**GOAL OF THE EXERCISE**
Retype exactly the lines from the one containing "pink traffic cone: 2 -> 3" through the last line of the records below, including both, and leave out any pictures.

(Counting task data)
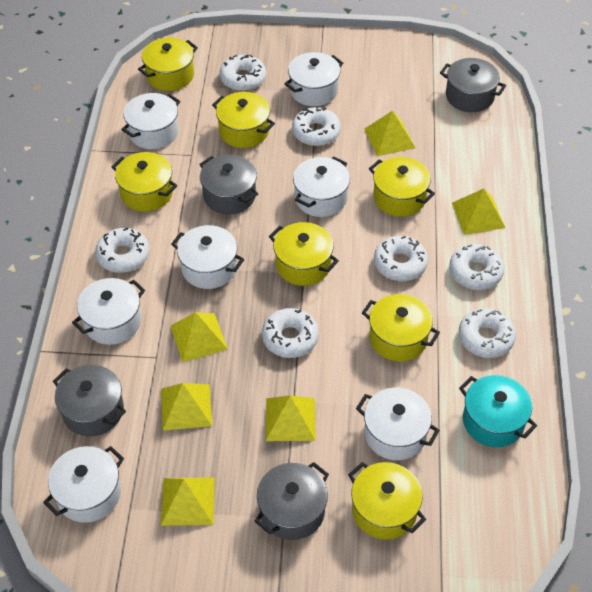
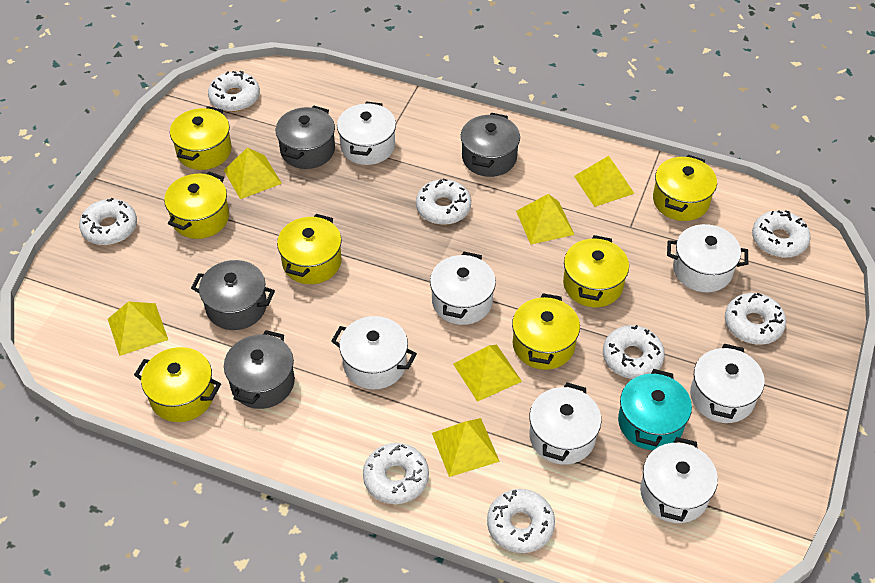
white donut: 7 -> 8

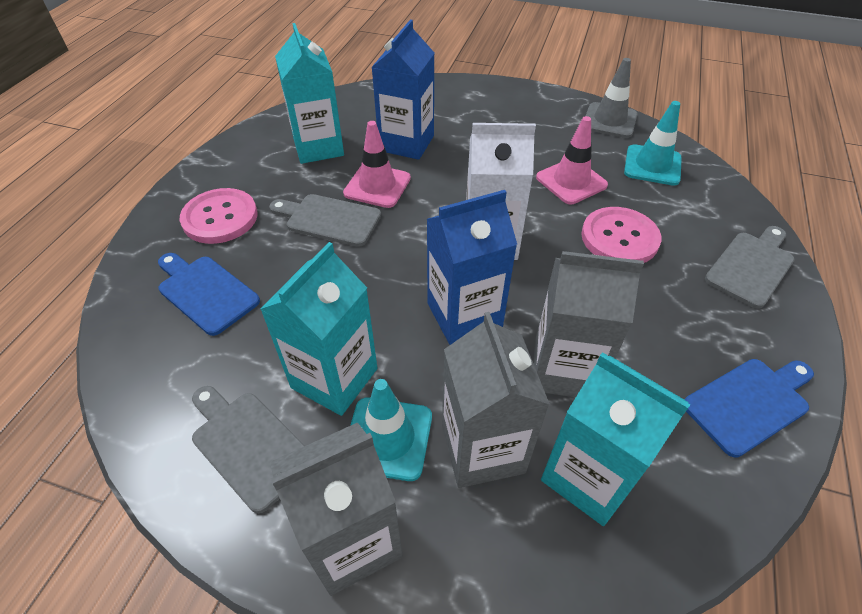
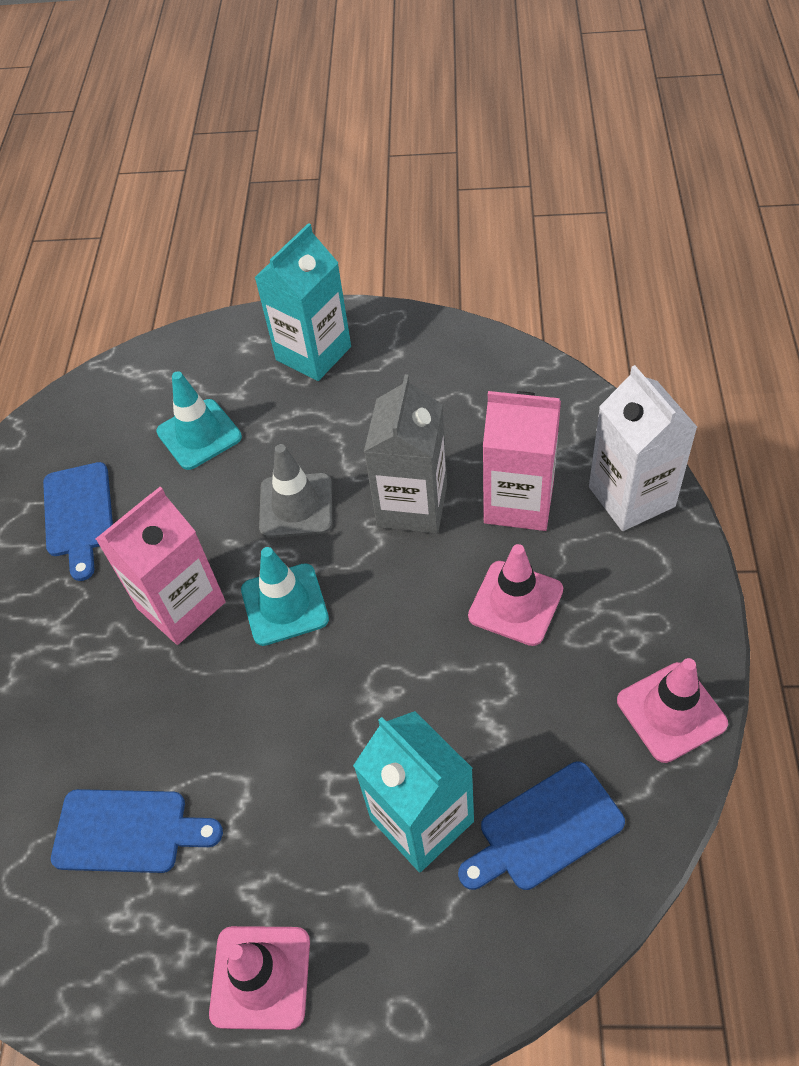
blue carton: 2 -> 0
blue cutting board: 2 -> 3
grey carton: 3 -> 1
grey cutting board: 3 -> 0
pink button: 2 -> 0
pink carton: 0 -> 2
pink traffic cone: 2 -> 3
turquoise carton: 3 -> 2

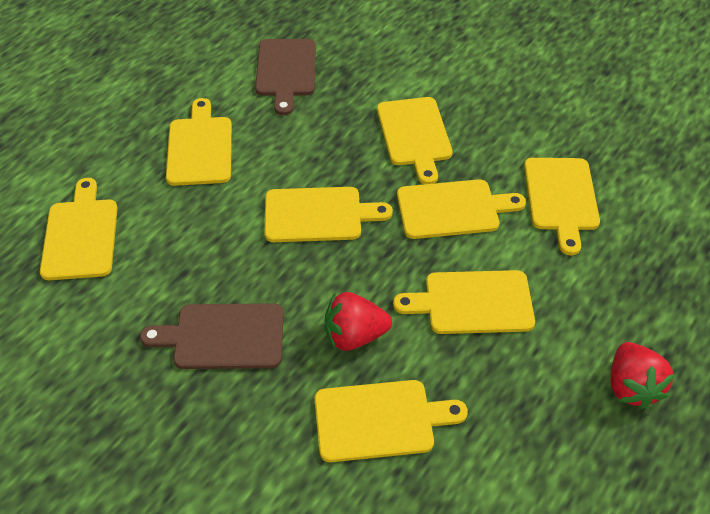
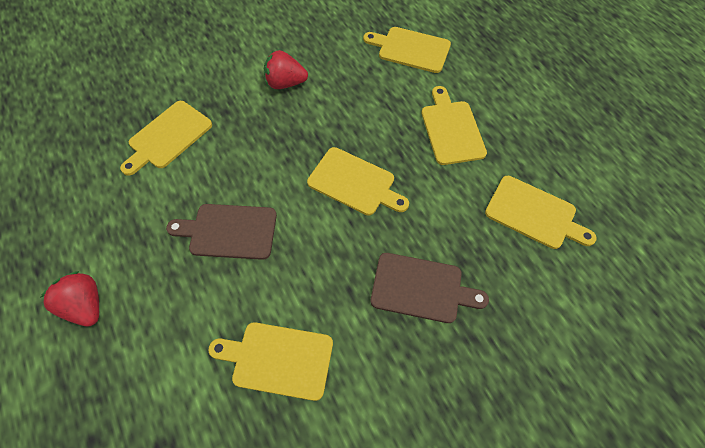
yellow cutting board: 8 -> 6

**WRITTEN RESPONSE**
pink traffic cone: 2 -> 3
turquoise carton: 3 -> 2

yellow cutting board: 8 -> 6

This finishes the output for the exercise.